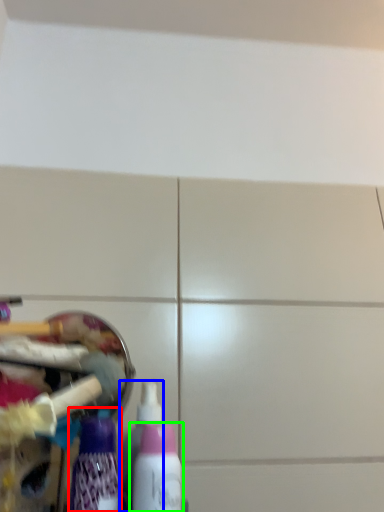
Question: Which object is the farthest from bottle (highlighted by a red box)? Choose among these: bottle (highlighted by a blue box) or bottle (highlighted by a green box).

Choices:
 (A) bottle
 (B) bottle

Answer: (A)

※ ※ ※

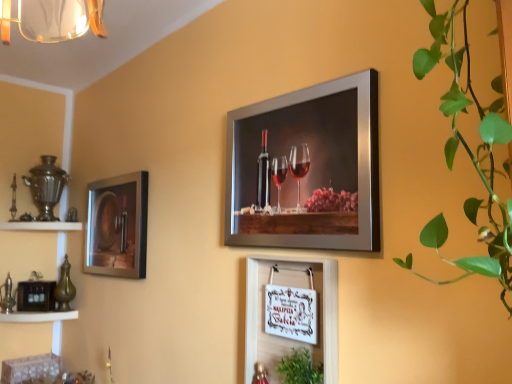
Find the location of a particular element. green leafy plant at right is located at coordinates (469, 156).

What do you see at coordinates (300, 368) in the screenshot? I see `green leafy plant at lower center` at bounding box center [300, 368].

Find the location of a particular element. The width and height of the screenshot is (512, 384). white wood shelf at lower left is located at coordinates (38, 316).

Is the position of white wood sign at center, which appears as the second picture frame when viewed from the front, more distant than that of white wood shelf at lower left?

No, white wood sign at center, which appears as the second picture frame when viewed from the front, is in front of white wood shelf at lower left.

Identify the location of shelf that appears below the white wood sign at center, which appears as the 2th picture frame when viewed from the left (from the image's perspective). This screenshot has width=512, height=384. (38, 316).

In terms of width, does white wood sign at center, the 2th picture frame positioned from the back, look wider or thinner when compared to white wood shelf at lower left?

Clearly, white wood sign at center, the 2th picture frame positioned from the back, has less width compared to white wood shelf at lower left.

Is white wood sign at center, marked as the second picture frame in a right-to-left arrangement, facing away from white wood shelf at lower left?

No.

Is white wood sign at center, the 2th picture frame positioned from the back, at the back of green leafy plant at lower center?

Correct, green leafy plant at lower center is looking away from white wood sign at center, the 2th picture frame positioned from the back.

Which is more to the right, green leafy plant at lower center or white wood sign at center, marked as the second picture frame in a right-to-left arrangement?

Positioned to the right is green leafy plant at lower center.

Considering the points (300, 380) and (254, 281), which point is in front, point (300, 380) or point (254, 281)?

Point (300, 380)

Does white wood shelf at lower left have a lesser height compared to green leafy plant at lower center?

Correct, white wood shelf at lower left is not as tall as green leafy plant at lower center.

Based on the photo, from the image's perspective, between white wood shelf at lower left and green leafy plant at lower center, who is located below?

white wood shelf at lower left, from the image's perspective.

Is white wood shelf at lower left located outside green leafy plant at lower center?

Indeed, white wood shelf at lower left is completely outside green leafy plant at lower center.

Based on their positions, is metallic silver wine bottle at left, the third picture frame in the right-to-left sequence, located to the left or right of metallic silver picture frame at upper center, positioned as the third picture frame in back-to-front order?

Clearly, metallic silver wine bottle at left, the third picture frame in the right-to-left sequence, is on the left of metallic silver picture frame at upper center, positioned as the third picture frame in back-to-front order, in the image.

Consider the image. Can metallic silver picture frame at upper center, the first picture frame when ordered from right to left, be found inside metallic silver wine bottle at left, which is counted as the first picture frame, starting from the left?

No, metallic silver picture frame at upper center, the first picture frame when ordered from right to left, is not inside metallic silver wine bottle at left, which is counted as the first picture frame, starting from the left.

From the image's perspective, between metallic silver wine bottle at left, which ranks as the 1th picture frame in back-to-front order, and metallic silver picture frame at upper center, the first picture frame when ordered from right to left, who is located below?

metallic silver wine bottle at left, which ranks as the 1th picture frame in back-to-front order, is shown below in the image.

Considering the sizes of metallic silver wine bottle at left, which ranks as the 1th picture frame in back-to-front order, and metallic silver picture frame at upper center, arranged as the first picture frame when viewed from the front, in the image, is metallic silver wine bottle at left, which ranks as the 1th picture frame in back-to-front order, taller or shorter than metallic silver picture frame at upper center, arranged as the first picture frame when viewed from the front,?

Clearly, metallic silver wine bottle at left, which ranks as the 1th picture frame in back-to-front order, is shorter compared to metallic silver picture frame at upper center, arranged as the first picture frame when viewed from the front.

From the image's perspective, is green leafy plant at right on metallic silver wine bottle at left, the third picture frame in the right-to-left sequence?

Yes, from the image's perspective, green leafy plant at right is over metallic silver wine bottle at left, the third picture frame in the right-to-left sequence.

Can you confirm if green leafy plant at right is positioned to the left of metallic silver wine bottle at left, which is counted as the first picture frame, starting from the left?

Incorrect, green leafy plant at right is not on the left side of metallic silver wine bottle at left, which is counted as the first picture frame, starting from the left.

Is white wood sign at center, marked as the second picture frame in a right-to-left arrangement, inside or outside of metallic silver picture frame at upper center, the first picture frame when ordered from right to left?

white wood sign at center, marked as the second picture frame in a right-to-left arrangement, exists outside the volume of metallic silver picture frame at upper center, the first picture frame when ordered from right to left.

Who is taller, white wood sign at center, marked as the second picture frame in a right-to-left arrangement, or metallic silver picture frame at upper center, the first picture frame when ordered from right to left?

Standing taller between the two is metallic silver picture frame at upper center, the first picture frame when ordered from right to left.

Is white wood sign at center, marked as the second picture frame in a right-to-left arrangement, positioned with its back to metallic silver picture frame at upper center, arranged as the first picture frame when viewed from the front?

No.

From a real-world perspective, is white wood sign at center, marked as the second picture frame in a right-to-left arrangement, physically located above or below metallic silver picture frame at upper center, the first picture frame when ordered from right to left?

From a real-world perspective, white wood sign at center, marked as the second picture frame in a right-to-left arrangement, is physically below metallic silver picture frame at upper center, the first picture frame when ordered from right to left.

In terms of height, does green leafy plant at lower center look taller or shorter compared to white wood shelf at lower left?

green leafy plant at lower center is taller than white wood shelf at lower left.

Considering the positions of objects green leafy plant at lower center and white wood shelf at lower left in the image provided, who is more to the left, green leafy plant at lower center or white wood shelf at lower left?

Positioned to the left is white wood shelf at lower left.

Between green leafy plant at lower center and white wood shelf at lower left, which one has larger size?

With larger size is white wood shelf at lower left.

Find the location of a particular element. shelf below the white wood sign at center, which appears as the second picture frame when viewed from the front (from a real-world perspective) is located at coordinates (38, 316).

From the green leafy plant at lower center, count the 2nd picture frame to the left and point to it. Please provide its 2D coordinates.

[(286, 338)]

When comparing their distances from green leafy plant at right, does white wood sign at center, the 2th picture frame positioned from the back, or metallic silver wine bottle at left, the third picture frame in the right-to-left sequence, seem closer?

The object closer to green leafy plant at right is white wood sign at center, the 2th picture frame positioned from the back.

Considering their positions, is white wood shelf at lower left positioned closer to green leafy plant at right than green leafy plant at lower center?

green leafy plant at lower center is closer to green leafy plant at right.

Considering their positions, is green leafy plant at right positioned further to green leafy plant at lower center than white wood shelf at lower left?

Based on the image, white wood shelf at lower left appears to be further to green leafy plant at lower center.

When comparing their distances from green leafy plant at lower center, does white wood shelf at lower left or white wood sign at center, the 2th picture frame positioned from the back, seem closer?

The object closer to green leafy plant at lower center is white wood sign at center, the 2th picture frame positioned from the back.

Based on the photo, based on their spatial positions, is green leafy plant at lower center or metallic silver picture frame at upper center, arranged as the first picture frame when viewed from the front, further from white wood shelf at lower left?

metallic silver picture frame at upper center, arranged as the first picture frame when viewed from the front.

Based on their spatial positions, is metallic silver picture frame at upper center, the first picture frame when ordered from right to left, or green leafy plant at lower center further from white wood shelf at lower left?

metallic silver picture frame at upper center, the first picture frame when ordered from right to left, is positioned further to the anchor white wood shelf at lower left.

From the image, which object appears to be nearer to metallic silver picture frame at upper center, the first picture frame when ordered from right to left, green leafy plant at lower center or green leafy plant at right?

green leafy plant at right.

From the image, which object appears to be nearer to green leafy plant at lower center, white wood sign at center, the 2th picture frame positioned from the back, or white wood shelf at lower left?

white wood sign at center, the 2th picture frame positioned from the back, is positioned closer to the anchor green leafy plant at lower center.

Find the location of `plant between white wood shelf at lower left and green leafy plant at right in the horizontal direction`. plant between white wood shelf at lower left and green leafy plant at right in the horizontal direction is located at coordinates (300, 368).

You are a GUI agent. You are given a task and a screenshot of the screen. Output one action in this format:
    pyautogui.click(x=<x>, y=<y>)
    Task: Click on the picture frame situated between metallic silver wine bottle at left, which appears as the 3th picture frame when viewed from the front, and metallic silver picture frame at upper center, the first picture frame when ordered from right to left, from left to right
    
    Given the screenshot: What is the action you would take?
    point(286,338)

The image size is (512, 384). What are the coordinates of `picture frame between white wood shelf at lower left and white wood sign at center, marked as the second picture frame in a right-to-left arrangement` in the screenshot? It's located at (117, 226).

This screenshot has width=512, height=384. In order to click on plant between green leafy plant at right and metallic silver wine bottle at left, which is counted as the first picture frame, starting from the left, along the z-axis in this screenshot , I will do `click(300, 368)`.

※ ※ ※

**PROBLEM REQUIREMENTS**
Reproduce the rows between the line containing "You are a GUI" and the line containing "This screenshot has width=512, height=384. In", inclusive.

**ANSWER SPACE**
You are a GUI agent. You are given a task and a screenshot of the screen. Output one action in this format:
    pyautogui.click(x=<x>, y=<y>)
    Task: Click on the picture frame situated between metallic silver wine bottle at left, which appears as the 3th picture frame when viewed from the front, and metallic silver picture frame at upper center, the first picture frame when ordered from right to left, from left to right
    
    Given the screenshot: What is the action you would take?
    point(286,338)

The image size is (512, 384). What are the coordinates of `picture frame between white wood shelf at lower left and white wood sign at center, marked as the second picture frame in a right-to-left arrangement` in the screenshot? It's located at (117, 226).

This screenshot has width=512, height=384. In order to click on plant between green leafy plant at right and metallic silver wine bottle at left, which is counted as the first picture frame, starting from the left, along the z-axis in this screenshot , I will do `click(300, 368)`.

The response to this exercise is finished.